Written exercise: Show each line below that contains the string "clef". Case counts.

Material shown:
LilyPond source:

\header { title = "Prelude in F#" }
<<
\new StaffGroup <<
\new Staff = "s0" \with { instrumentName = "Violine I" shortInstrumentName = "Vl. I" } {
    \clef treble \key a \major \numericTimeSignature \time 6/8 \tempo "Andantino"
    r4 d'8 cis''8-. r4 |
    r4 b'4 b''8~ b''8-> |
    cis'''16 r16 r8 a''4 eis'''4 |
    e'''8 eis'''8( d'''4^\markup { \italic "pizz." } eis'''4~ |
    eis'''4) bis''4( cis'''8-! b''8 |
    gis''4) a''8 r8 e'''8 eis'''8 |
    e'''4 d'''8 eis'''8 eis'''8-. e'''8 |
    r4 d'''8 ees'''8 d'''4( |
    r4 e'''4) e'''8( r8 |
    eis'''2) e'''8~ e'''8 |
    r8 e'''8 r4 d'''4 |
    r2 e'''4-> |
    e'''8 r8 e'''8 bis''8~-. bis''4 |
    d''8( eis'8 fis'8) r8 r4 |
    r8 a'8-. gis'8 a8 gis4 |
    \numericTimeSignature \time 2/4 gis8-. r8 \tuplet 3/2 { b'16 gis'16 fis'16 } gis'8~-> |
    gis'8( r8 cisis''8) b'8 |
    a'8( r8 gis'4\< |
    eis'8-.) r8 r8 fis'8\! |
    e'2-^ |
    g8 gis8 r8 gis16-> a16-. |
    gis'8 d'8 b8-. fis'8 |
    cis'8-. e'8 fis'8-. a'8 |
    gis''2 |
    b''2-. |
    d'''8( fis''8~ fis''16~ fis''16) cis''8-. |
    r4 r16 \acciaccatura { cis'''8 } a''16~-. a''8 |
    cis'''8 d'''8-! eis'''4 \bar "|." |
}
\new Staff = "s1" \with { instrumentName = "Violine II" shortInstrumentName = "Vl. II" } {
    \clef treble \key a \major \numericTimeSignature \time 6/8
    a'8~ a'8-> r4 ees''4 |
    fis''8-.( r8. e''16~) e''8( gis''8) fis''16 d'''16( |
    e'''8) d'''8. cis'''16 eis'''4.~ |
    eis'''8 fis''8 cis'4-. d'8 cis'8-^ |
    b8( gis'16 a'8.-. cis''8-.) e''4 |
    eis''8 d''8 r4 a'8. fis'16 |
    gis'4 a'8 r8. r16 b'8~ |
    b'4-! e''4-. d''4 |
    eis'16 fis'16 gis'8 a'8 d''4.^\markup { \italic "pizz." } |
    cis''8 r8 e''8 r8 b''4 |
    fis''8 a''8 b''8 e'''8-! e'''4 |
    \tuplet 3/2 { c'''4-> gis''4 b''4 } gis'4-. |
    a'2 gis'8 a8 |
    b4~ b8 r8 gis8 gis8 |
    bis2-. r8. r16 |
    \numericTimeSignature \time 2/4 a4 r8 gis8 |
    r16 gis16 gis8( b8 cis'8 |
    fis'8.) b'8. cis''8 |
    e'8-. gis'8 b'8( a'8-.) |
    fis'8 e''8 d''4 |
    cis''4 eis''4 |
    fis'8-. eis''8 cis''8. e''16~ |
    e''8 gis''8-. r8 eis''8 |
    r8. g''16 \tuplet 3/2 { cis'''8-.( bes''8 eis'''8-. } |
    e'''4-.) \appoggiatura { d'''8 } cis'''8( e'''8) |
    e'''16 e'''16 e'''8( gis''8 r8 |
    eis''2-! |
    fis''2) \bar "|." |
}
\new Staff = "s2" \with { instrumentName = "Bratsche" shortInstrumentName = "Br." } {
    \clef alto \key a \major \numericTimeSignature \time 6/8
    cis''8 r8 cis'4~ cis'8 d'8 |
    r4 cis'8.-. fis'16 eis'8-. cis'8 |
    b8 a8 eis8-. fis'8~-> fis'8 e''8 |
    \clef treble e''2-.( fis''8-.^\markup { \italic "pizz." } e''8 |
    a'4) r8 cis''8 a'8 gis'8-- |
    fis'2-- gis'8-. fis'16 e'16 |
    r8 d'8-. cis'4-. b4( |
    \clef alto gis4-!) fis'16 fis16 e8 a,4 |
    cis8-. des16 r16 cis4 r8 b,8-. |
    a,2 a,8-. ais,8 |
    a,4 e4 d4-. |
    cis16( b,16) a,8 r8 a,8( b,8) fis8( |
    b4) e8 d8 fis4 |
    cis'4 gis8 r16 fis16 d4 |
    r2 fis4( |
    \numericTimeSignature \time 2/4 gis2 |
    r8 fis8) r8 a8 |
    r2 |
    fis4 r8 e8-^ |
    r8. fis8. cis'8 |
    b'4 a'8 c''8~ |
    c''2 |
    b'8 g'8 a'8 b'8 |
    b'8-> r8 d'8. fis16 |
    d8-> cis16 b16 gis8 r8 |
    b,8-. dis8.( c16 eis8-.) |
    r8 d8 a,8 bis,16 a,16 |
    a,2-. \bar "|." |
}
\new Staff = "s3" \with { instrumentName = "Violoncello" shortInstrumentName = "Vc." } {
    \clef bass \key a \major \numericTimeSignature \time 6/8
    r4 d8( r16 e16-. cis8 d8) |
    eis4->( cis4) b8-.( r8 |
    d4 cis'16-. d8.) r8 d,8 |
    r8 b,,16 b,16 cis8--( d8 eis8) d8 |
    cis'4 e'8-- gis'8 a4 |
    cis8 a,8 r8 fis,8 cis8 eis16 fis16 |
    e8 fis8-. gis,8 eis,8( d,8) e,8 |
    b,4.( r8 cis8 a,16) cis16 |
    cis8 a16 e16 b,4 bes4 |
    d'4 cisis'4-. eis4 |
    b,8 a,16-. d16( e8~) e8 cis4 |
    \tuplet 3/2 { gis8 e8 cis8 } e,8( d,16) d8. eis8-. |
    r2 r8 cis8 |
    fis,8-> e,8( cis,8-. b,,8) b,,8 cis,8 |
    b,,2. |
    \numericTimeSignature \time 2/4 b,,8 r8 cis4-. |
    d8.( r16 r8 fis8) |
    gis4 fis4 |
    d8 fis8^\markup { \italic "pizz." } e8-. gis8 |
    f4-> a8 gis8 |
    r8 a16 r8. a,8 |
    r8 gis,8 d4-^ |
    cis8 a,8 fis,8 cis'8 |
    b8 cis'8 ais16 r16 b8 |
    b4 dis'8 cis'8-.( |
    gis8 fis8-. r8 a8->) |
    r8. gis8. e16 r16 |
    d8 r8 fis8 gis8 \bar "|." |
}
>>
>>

Finished task:
    \clef treble \key a \major \numericTimeSignature \time 6/8 \tempo "Andantino"
    \clef treble \key a \major \numericTimeSignature \time 6/8
    \clef alto \key a \major \numericTimeSignature \time 6/8
    \clef treble e''2-.( fis''8-.^\markup { \italic "pizz." } e''8 |
    \clef alto gis4-!) fis'16 fis16 e8 a,4 |
    \clef bass \key a \major \numericTimeSignature \time 6/8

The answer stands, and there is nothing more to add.